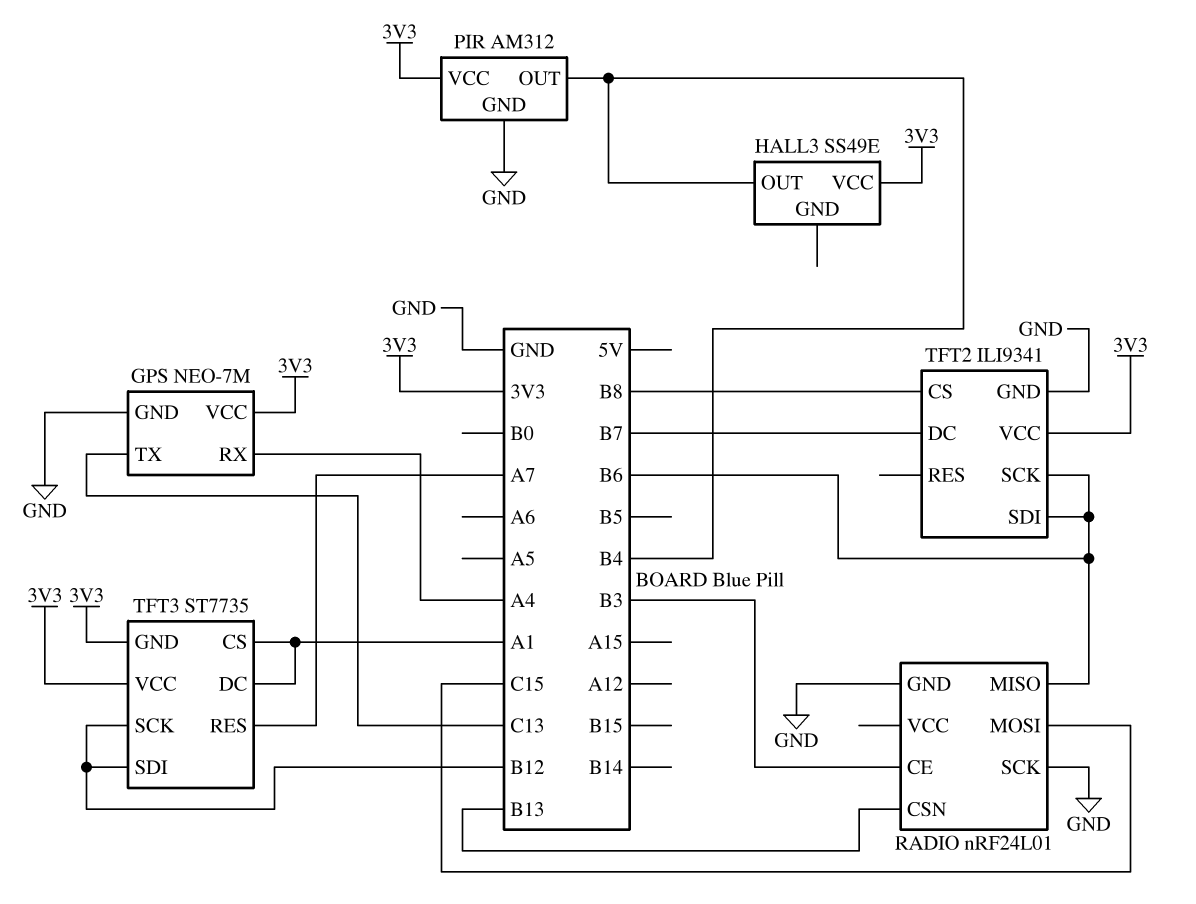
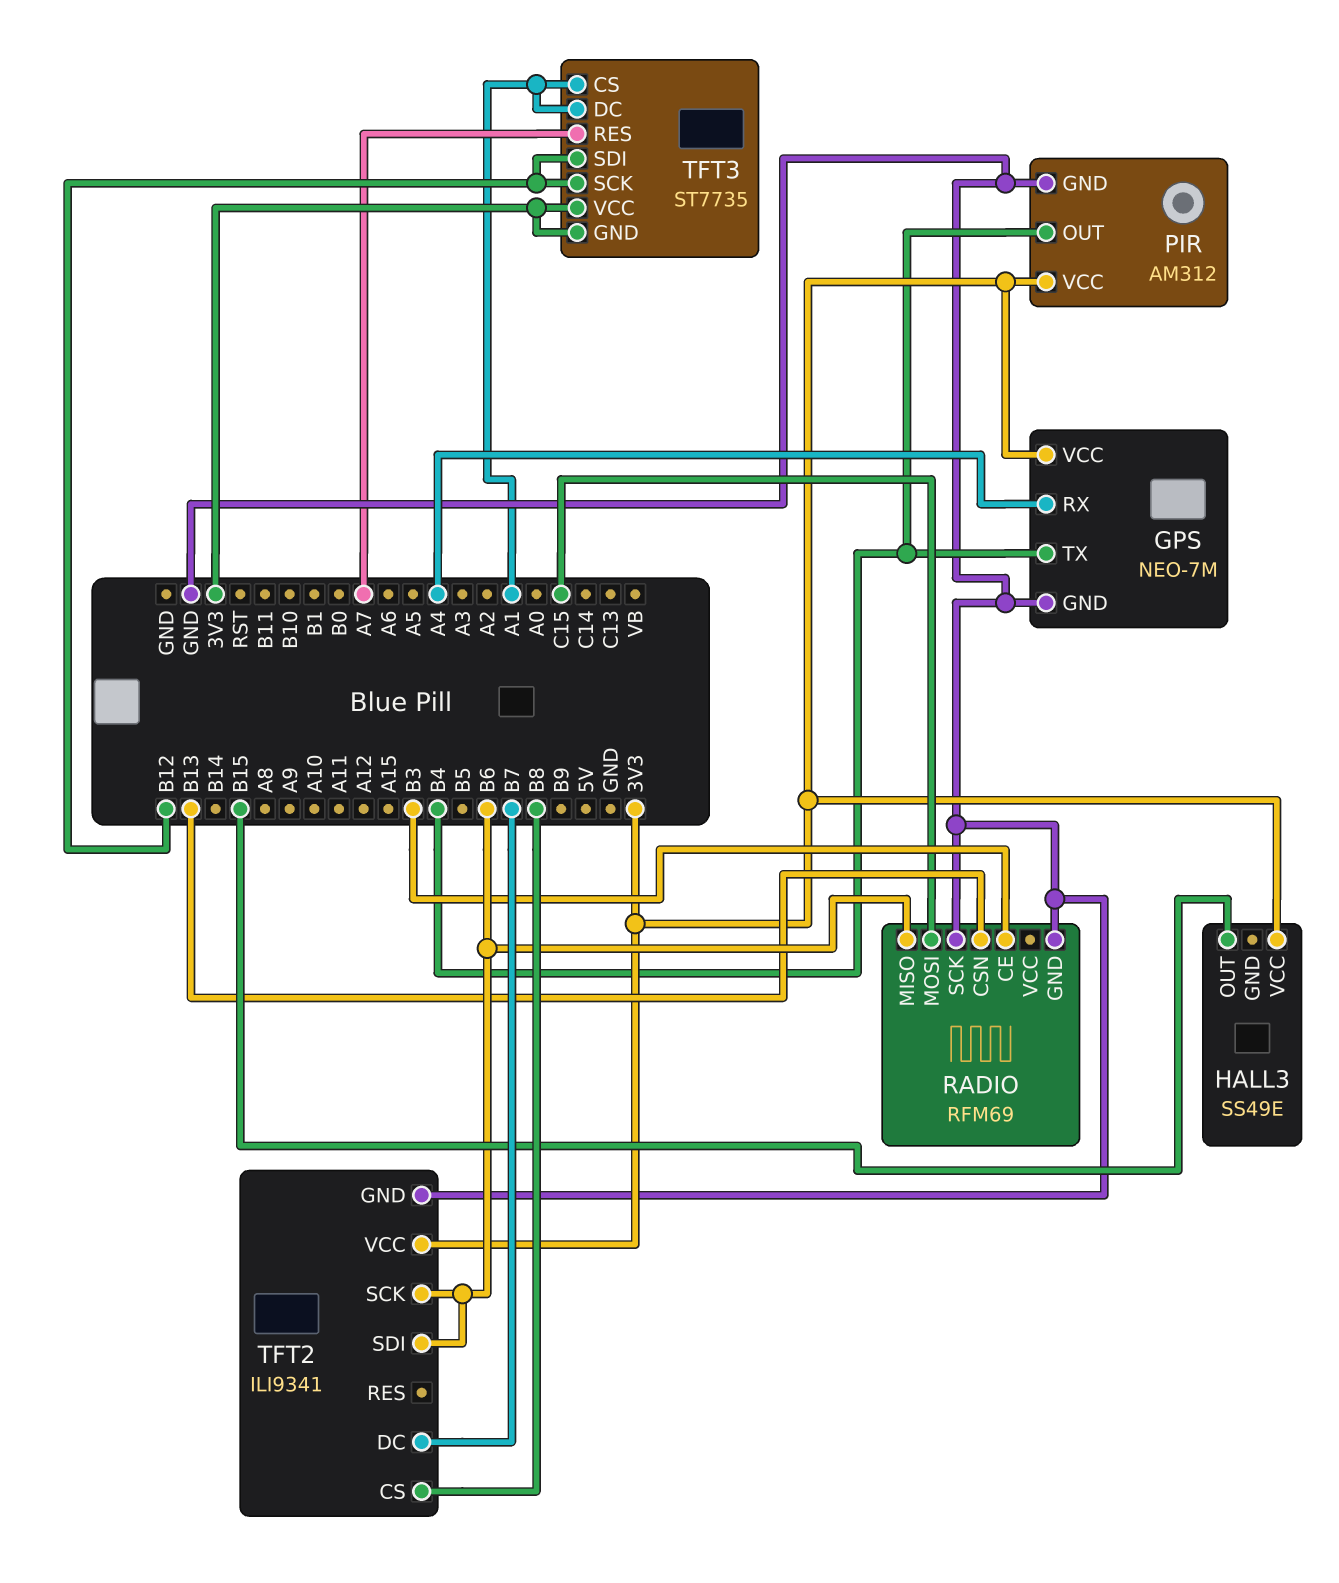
GPS pin TX: C13 -> B4
HALL3 pin OUT: B4 -> B15
RADIO: nRF24L01 -> RFM69

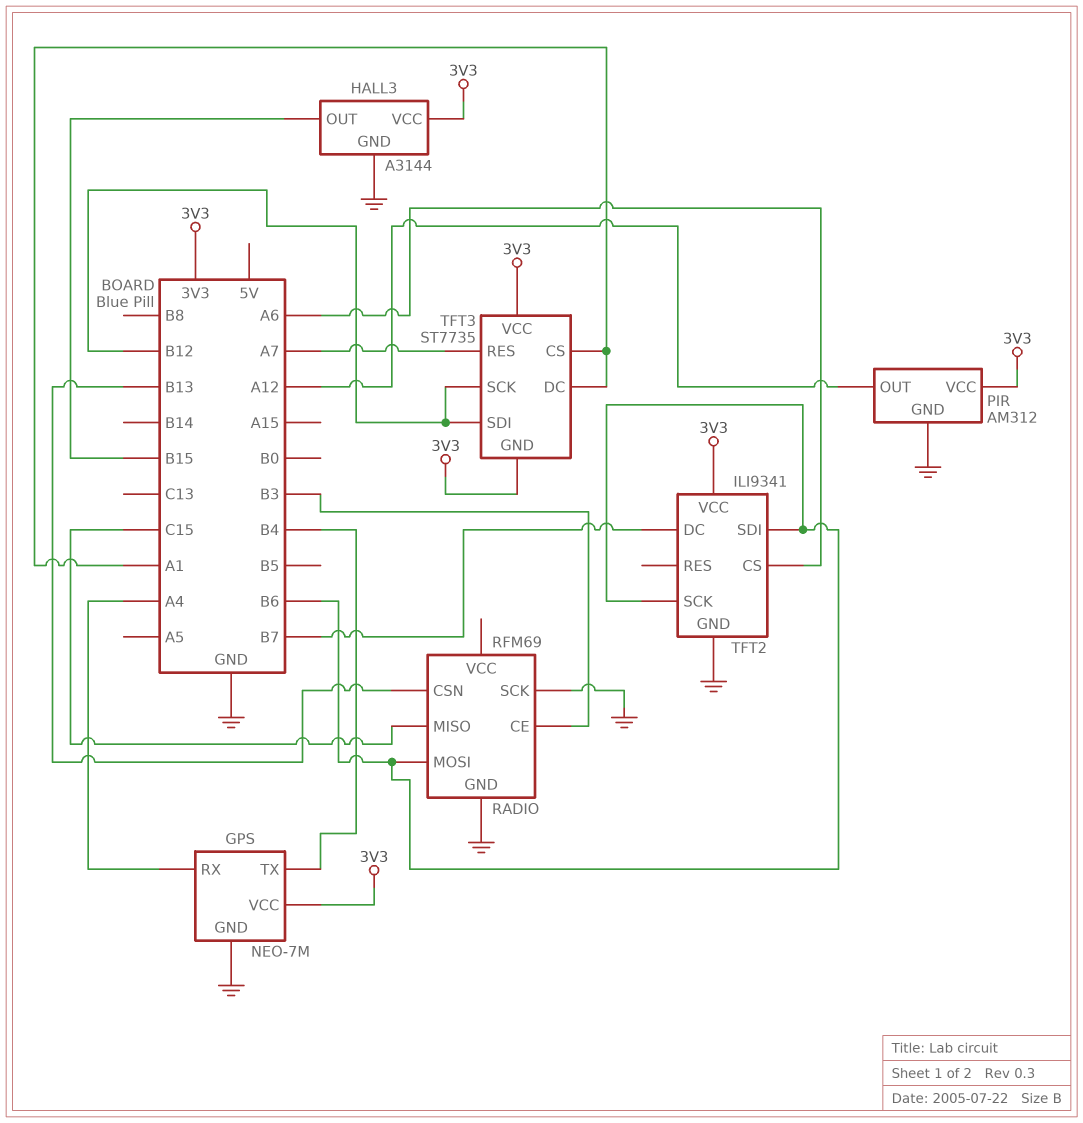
HALL3: SS49E -> A3144
HALL3 pin GND: none -> GND
PIR pin OUT: B4 -> A12
RADIO pin MISO: B6 -> C15
RADIO pin MOSI: C15 -> B6
TFT2 pin CS: B8 -> A6

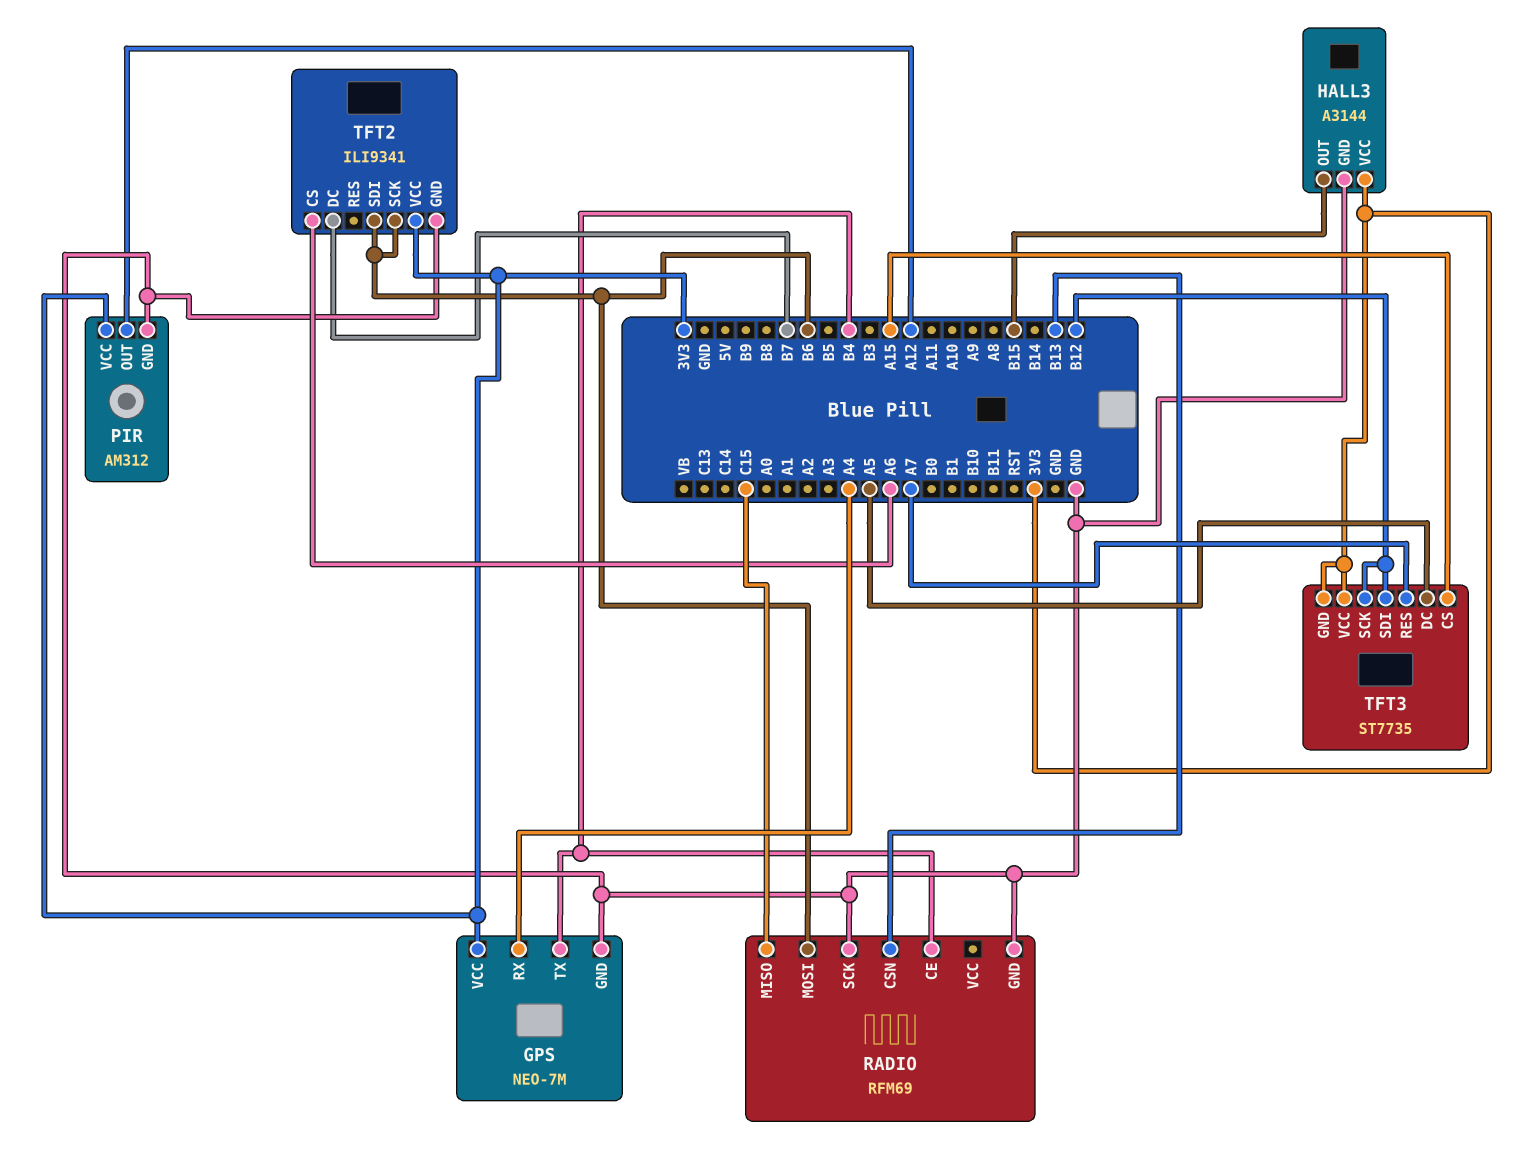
RADIO pin CE: B3 -> B4
TFT3 pin CS: A1 -> A15
TFT3 pin DC: A1 -> A5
────────────────────────────────────────
### TASK BRIEF
Find and copy each line of the data where "RADIO" is present.

### RESPONSE AREA
RADIO: nRF24L01 -> RFM69
RADIO pin MISO: B6 -> C15
RADIO pin MOSI: C15 -> B6
RADIO pin CE: B3 -> B4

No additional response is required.